▶ **Working data**
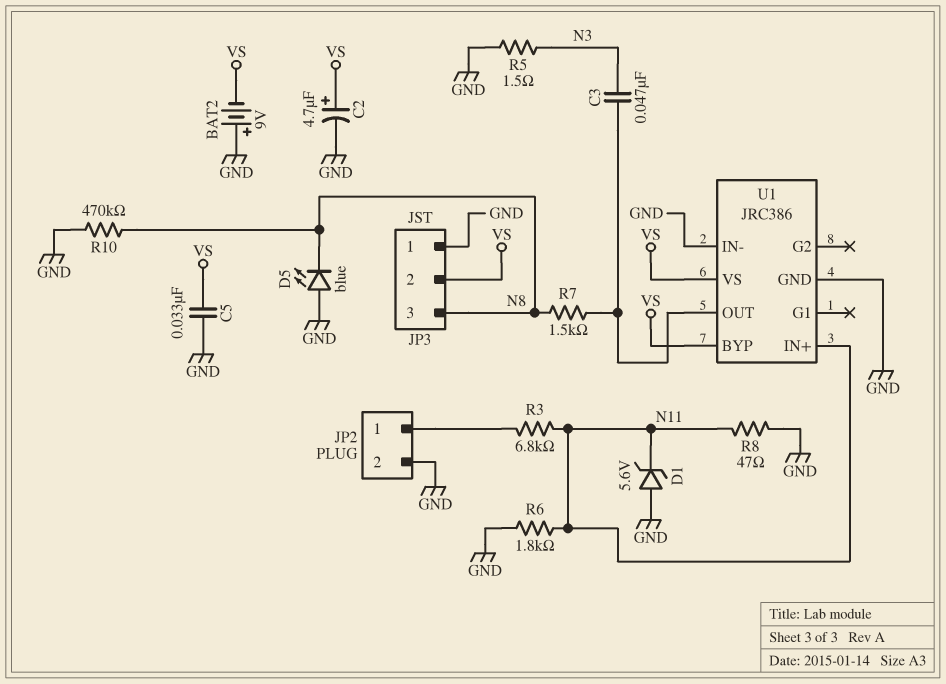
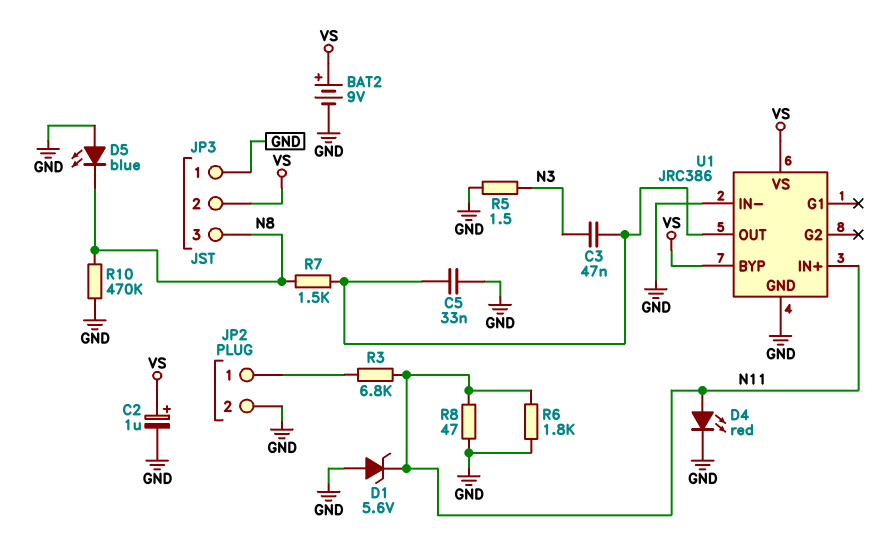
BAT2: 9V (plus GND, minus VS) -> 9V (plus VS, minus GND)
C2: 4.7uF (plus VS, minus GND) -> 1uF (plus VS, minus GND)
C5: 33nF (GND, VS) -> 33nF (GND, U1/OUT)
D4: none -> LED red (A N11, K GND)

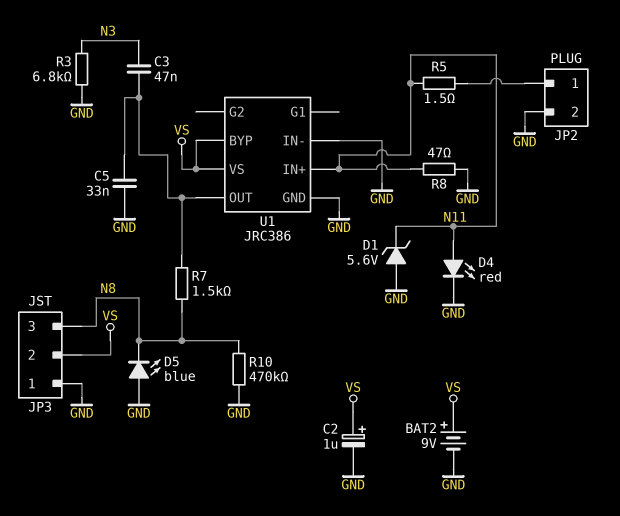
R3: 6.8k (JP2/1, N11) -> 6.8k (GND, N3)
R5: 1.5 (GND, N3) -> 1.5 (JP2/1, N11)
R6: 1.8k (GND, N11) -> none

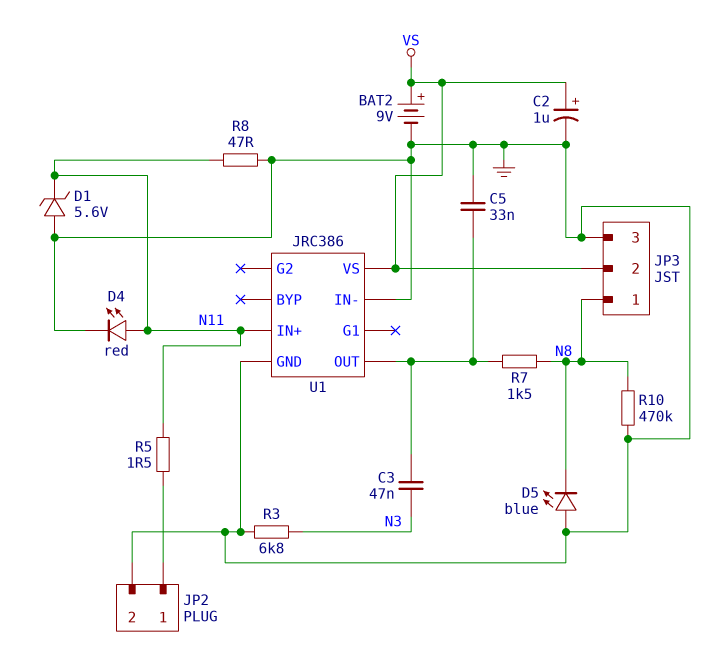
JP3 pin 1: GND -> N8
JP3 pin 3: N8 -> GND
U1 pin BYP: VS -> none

---

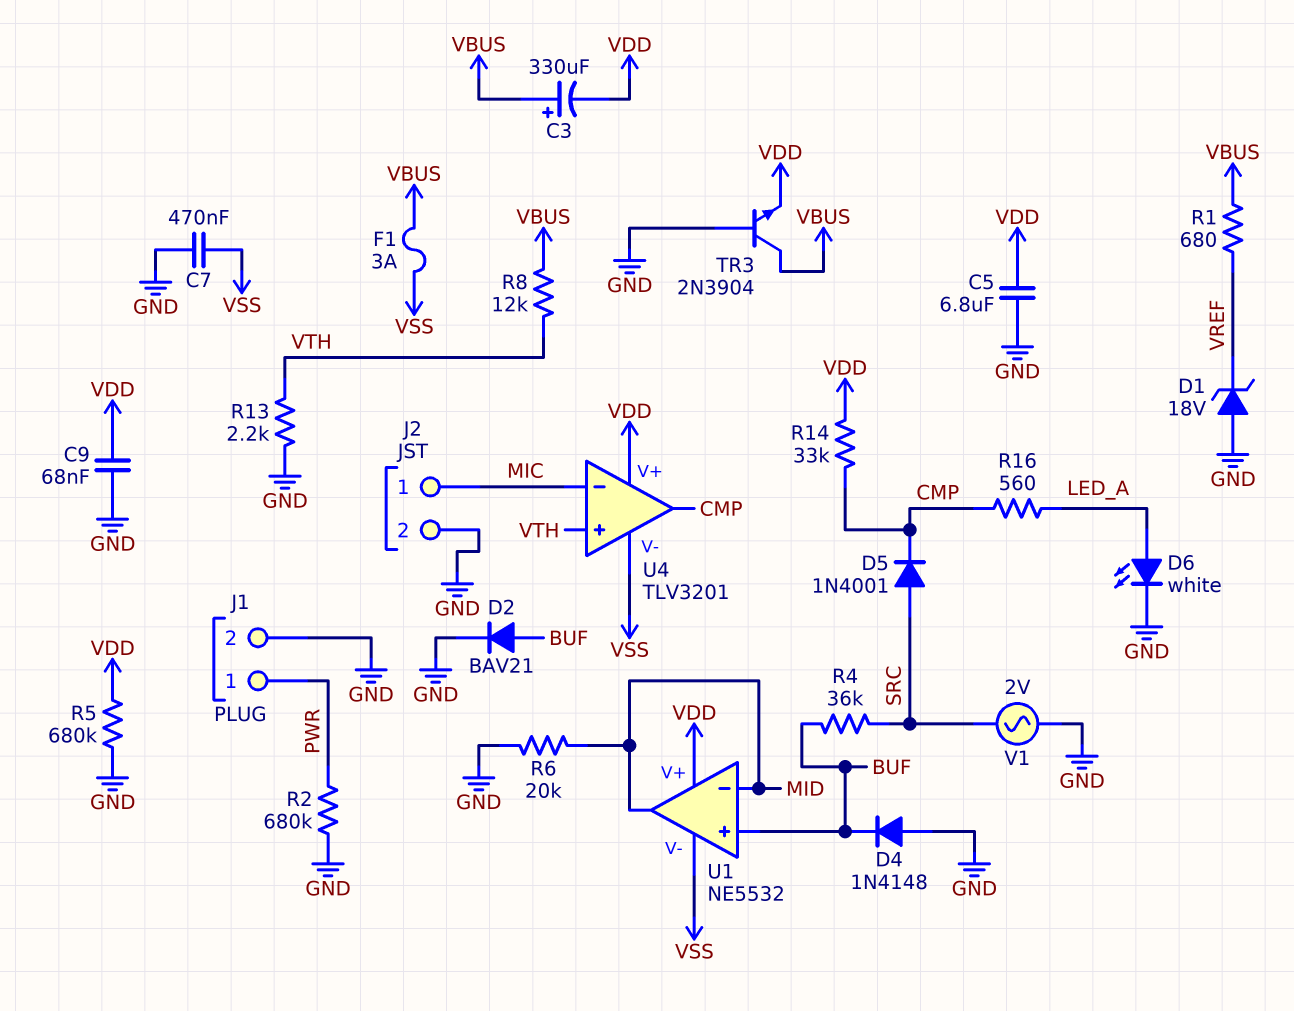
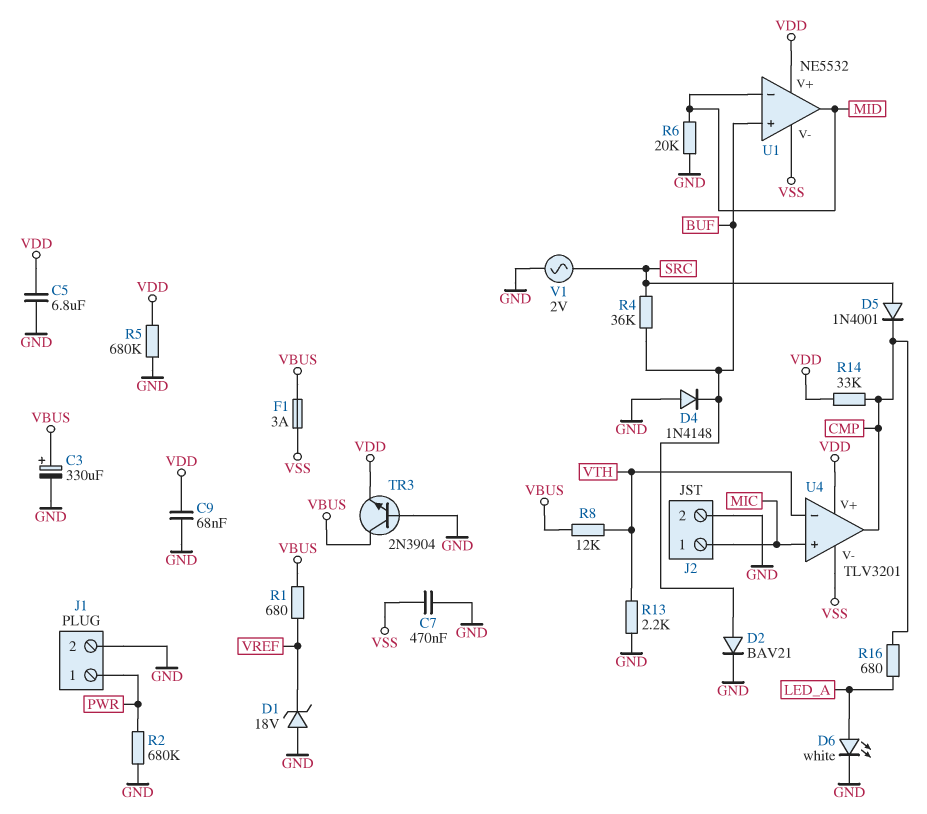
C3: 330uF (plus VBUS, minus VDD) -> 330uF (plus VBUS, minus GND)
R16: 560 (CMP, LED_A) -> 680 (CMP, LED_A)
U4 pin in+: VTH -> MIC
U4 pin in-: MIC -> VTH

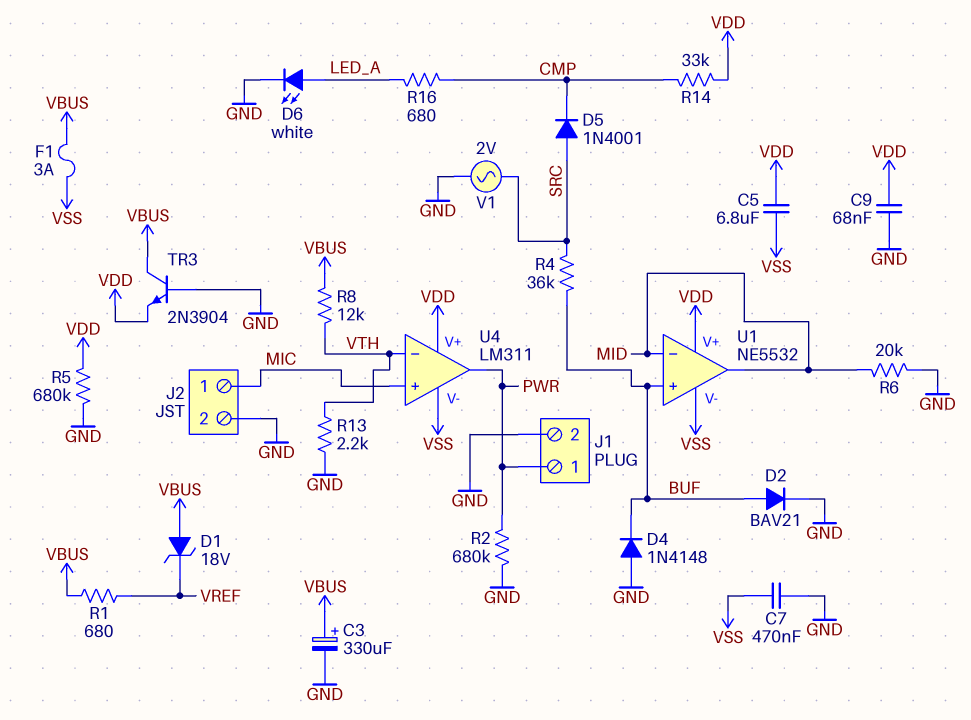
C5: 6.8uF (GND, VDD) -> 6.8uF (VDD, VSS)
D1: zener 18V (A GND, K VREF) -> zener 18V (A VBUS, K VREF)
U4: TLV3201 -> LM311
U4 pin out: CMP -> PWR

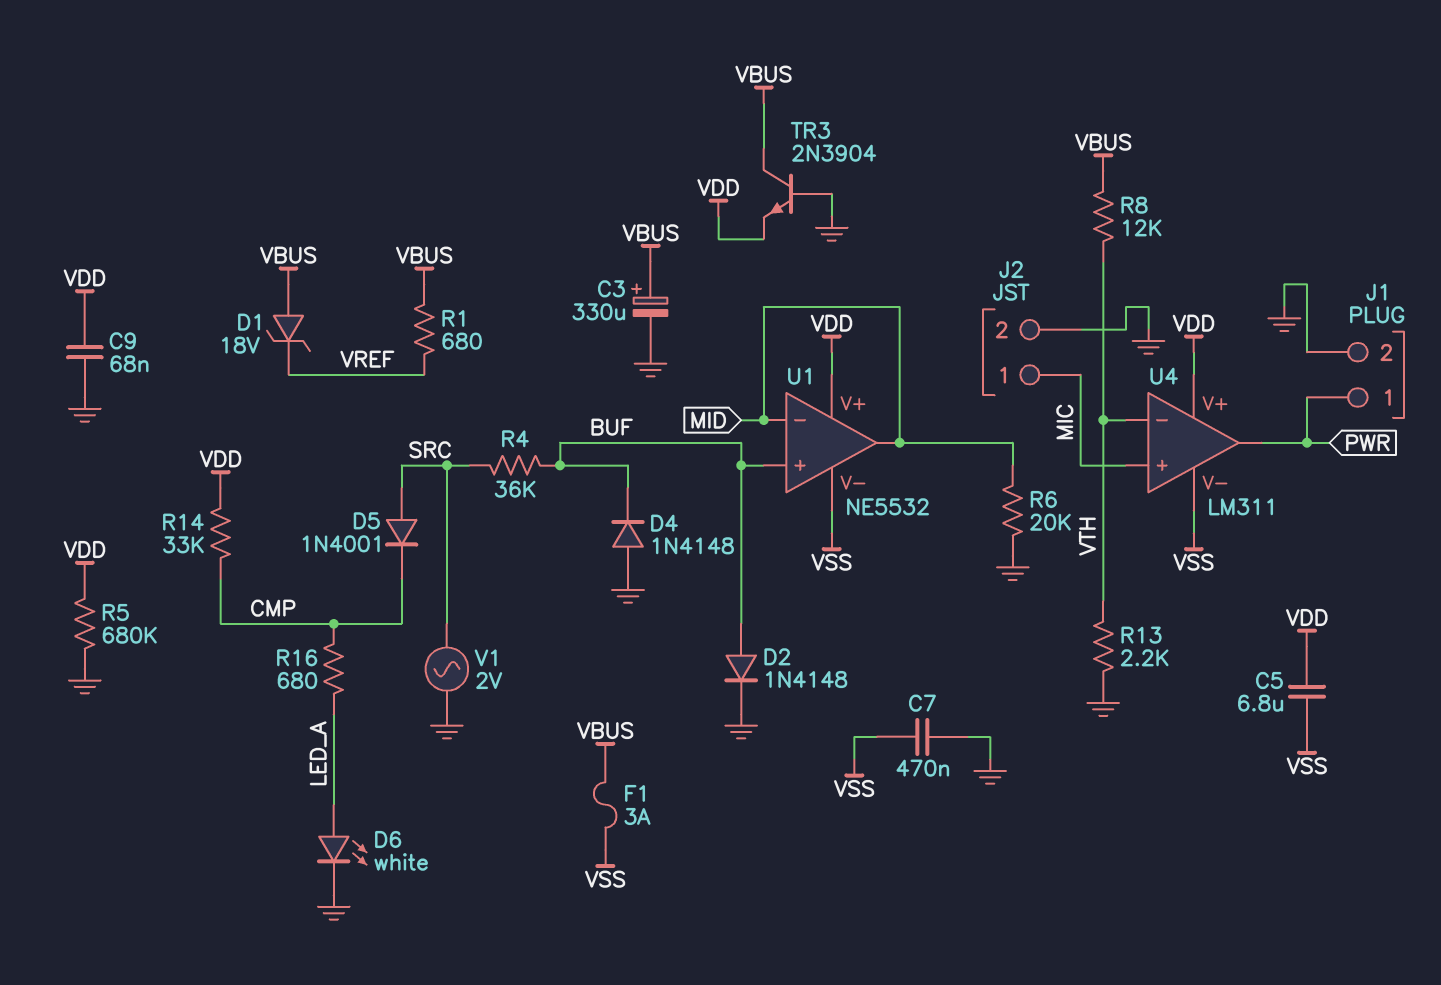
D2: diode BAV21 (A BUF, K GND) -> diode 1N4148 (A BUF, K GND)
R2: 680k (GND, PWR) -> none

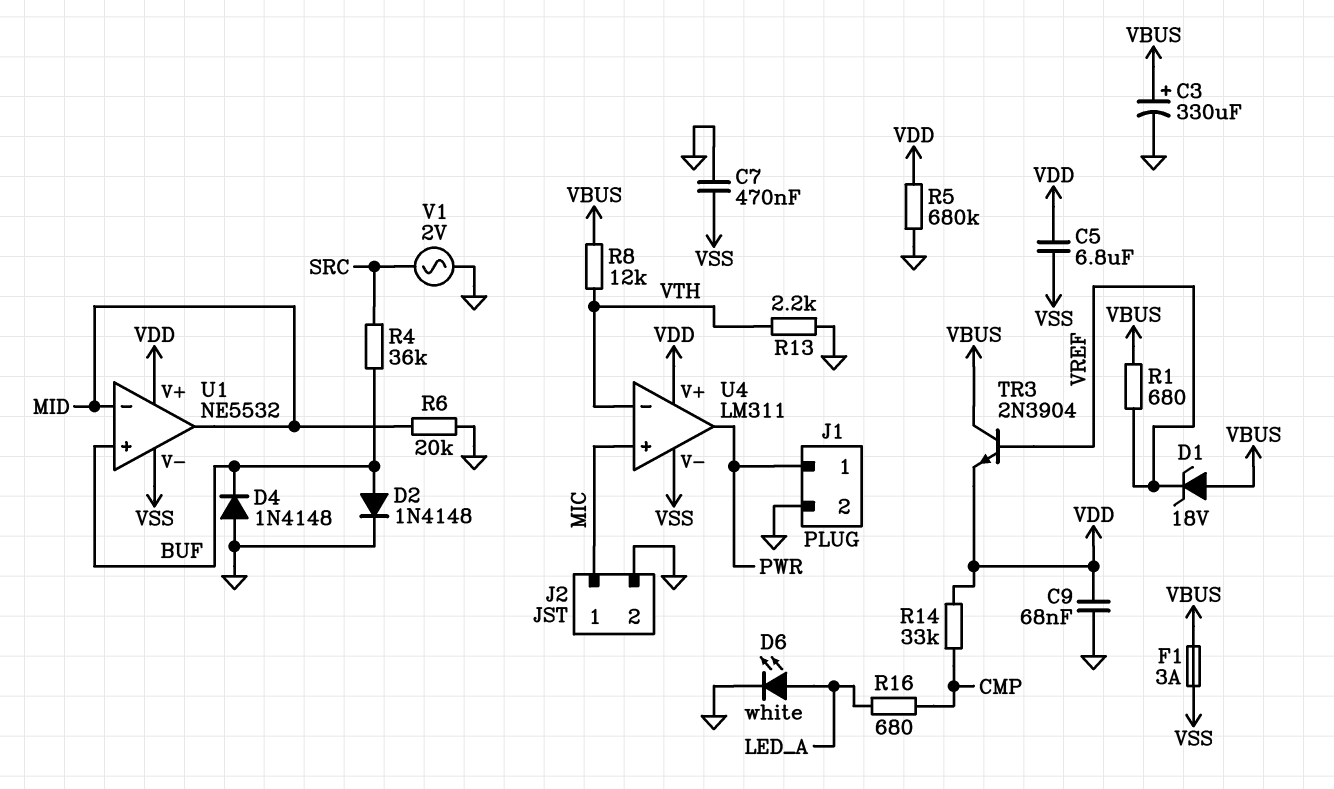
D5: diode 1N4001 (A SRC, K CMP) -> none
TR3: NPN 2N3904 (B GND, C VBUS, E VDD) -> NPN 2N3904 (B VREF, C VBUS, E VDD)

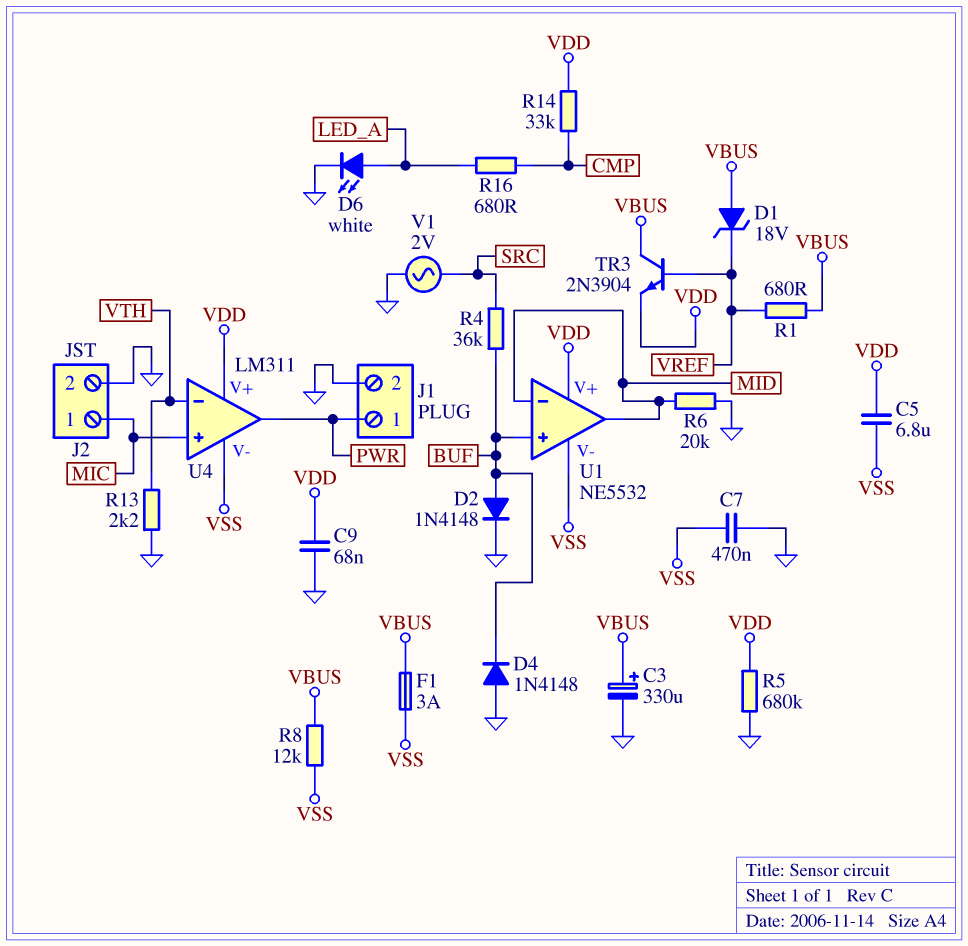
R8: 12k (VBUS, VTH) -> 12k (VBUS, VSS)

▶ **Problem requirements**
Which lines above hold the string "VBUS"? Copy every one of them.

▶ **Answer to this task**
C3: 330uF (plus VBUS, minus VDD) -> 330uF (plus VBUS, minus GND)
D1: zener 18V (A GND, K VREF) -> zener 18V (A VBUS, K VREF)
TR3: NPN 2N3904 (B GND, C VBUS, E VDD) -> NPN 2N3904 (B VREF, C VBUS, E VDD)
R8: 12k (VBUS, VTH) -> 12k (VBUS, VSS)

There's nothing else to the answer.